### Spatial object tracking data
________________________________________

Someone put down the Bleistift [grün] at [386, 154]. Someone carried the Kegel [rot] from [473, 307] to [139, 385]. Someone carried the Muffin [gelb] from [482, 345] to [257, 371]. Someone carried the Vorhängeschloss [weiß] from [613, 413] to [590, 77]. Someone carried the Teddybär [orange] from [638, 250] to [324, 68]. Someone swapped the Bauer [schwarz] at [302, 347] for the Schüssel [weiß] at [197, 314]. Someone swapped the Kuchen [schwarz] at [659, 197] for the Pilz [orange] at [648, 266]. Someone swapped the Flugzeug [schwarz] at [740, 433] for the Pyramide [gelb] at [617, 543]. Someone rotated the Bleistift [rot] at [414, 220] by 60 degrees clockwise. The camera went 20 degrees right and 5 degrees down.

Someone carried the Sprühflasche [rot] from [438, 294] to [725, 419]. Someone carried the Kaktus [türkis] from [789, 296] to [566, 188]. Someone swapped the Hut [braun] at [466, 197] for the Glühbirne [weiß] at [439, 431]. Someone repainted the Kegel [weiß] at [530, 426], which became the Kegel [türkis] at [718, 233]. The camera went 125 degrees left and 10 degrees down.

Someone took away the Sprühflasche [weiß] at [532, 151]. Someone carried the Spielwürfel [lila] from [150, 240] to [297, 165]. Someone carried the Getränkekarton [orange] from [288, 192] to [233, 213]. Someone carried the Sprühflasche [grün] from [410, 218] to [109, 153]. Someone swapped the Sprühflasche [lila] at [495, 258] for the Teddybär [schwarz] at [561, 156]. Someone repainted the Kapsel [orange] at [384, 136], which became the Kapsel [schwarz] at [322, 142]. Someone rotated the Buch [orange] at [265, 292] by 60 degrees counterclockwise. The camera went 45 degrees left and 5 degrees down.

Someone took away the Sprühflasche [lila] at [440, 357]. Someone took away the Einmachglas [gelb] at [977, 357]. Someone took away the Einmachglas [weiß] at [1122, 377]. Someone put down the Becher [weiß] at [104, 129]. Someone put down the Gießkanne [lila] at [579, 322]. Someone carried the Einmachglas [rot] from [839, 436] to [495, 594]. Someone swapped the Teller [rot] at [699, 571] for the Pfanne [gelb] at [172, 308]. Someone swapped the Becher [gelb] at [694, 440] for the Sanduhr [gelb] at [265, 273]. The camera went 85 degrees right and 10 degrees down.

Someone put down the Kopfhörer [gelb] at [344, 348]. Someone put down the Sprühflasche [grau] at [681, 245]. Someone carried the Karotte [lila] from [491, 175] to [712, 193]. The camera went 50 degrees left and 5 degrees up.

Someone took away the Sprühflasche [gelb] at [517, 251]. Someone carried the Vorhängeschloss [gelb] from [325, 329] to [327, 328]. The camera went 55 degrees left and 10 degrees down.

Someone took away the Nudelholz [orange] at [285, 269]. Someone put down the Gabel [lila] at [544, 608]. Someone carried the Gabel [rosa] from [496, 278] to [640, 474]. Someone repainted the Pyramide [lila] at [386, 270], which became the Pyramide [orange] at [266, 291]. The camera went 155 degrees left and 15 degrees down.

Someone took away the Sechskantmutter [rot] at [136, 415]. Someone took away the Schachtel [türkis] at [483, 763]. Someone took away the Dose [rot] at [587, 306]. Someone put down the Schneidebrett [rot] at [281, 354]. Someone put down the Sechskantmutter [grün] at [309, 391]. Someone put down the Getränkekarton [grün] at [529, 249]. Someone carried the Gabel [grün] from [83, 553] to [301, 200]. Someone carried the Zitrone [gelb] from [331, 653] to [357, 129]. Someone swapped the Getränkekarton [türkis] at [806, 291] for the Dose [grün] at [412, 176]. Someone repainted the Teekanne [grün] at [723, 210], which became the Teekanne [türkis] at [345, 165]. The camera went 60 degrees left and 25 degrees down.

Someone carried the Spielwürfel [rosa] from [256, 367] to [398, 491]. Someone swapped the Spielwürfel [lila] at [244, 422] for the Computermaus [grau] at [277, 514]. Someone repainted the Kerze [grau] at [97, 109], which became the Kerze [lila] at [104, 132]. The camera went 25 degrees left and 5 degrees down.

________________________________________

### Your assignment
Reprint every entry exactly.

### Completed task
Someone put down the Bleistift [grün] at [386, 154]. Someone carried the Kegel [rot] from [473, 307] to [139, 385]. Someone carried the Muffin [gelb] from [482, 345] to [257, 371]. Someone carried the Vorhängeschloss [weiß] from [613, 413] to [590, 77]. Someone carried the Teddybär [orange] from [638, 250] to [324, 68]. Someone swapped the Bauer [schwarz] at [302, 347] for the Schüssel [weiß] at [197, 314]. Someone swapped the Kuchen [schwarz] at [659, 197] for the Pilz [orange] at [648, 266]. Someone swapped the Flugzeug [schwarz] at [740, 433] for the Pyramide [gelb] at [617, 543]. Someone rotated the Bleistift [rot] at [414, 220] by 60 degrees clockwise. The camera went 20 degrees right and 5 degrees down.

Someone carried the Sprühflasche [rot] from [438, 294] to [725, 419]. Someone carried the Kaktus [türkis] from [789, 296] to [566, 188]. Someone swapped the Hut [braun] at [466, 197] for the Glühbirne [weiß] at [439, 431]. Someone repainted the Kegel [weiß] at [530, 426], which became the Kegel [türkis] at [718, 233]. The camera went 125 degrees left and 10 degrees down.

Someone took away the Sprühflasche [weiß] at [532, 151]. Someone carried the Spielwürfel [lila] from [150, 240] to [297, 165]. Someone carried the Getränkekarton [orange] from [288, 192] to [233, 213]. Someone carried the Sprühflasche [grün] from [410, 218] to [109, 153]. Someone swapped the Sprühflasche [lila] at [495, 258] for the Teddybär [schwarz] at [561, 156]. Someone repainted the Kapsel [orange] at [384, 136], which became the Kapsel [schwarz] at [322, 142]. Someone rotated the Buch [orange] at [265, 292] by 60 degrees counterclockwise. The camera went 45 degrees left and 5 degrees down.

Someone took away the Sprühflasche [lila] at [440, 357]. Someone took away the Einmachglas [gelb] at [977, 357]. Someone took away the Einmachglas [weiß] at [1122, 377]. Someone put down the Becher [weiß] at [104, 129]. Someone put down the Gießkanne [lila] at [579, 322]. Someone carried the Einmachglas [rot] from [839, 436] to [495, 594]. Someone swapped the Teller [rot] at [699, 571] for the Pfanne [gelb] at [172, 308]. Someone swapped the Becher [gelb] at [694, 440] for the Sanduhr [gelb] at [265, 273]. The camera went 85 degrees right and 10 degrees down.

Someone put down the Kopfhörer [gelb] at [344, 348]. Someone put down the Sprühflasche [grau] at [681, 245]. Someone carried the Karotte [lila] from [491, 175] to [712, 193]. The camera went 50 degrees left and 5 degrees up.

Someone took away the Sprühflasche [gelb] at [517, 251]. Someone carried the Vorhängeschloss [gelb] from [325, 329] to [327, 328]. The camera went 55 degrees left and 10 degrees down.

Someone took away the Nudelholz [orange] at [285, 269]. Someone put down the Gabel [lila] at [544, 608]. Someone carried the Gabel [rosa] from [496, 278] to [640, 474]. Someone repainted the Pyramide [lila] at [386, 270], which became the Pyramide [orange] at [266, 291]. The camera went 155 degrees left and 15 degrees down.

Someone took away the Sechskantmutter [rot] at [136, 415]. Someone took away the Schachtel [türkis] at [483, 763]. Someone took away the Dose [rot] at [587, 306]. Someone put down the Schneidebrett [rot] at [281, 354]. Someone put down the Sechskantmutter [grün] at [309, 391]. Someone put down the Getränkekarton [grün] at [529, 249]. Someone carried the Gabel [grün] from [83, 553] to [301, 200]. Someone carried the Zitrone [gelb] from [331, 653] to [357, 129]. Someone swapped the Getränkekarton [türkis] at [806, 291] for the Dose [grün] at [412, 176]. Someone repainted the Teekanne [grün] at [723, 210], which became the Teekanne [türkis] at [345, 165]. The camera went 60 degrees left and 25 degrees down.

Someone carried the Spielwürfel [rosa] from [256, 367] to [398, 491]. Someone swapped the Spielwürfel [lila] at [244, 422] for the Computermaus [grau] at [277, 514]. Someone repainted the Kerze [grau] at [97, 109], which became the Kerze [lila] at [104, 132]. The camera went 25 degrees left and 5 degrees down.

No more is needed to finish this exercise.